**WORK TO BE COMPLETED**
The answer must be an exact transcription of the lines below from the first through the one containing "camera: 20 degrees right, 15 degrees up", with the pictures left out; please add nothing else.

--*--

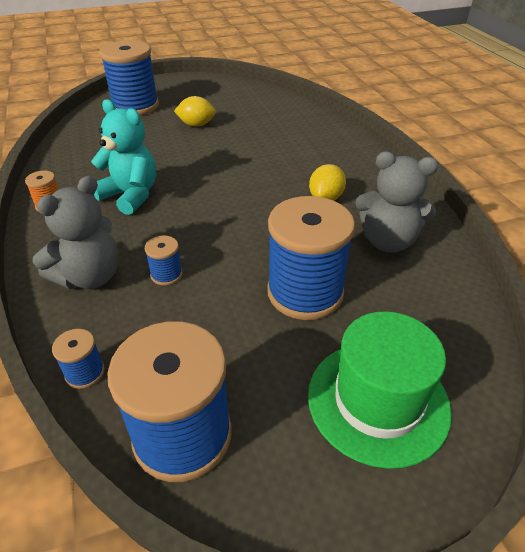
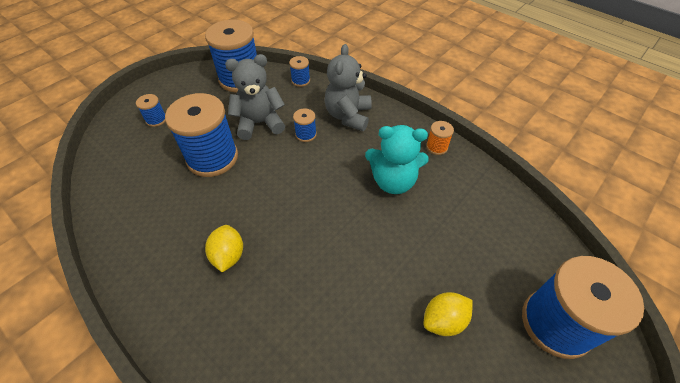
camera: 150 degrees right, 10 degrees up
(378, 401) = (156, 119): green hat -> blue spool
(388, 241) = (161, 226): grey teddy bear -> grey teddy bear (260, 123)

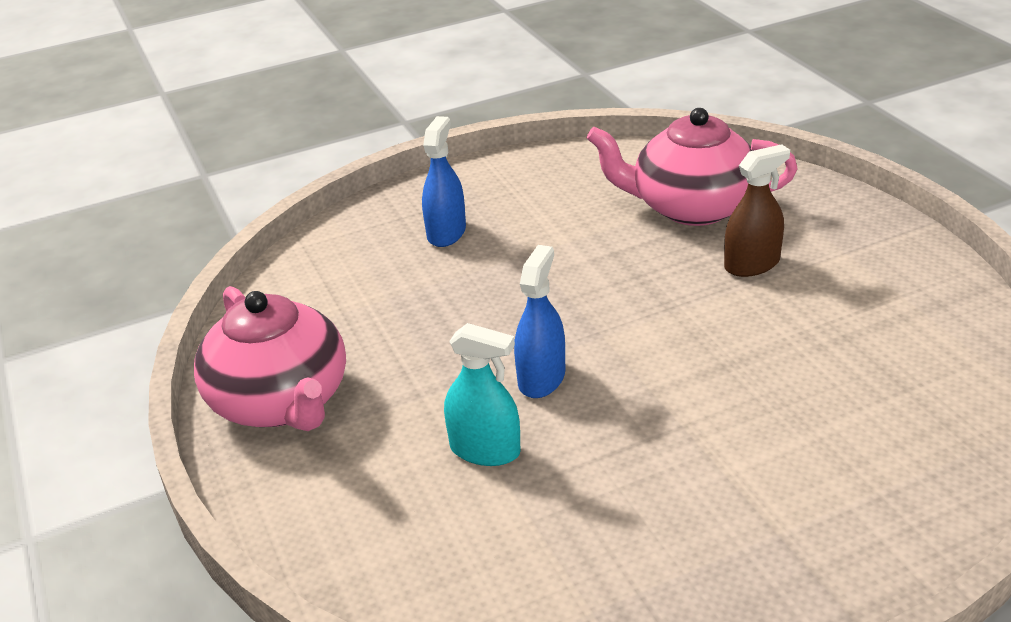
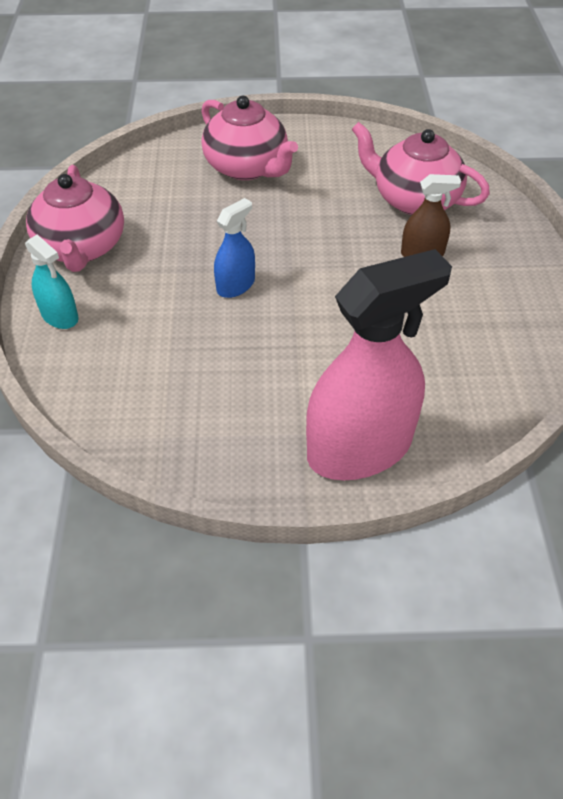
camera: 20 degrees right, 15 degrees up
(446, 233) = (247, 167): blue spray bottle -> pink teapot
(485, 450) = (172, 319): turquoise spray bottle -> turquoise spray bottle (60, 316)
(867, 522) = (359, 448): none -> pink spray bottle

--*--

**RESPONSE**
camera: 150 degrees right, 10 degrees up
(378, 401) = (156, 119): green hat -> blue spool
(388, 241) = (161, 226): grey teddy bear -> grey teddy bear (260, 123)

camera: 20 degrees right, 15 degrees up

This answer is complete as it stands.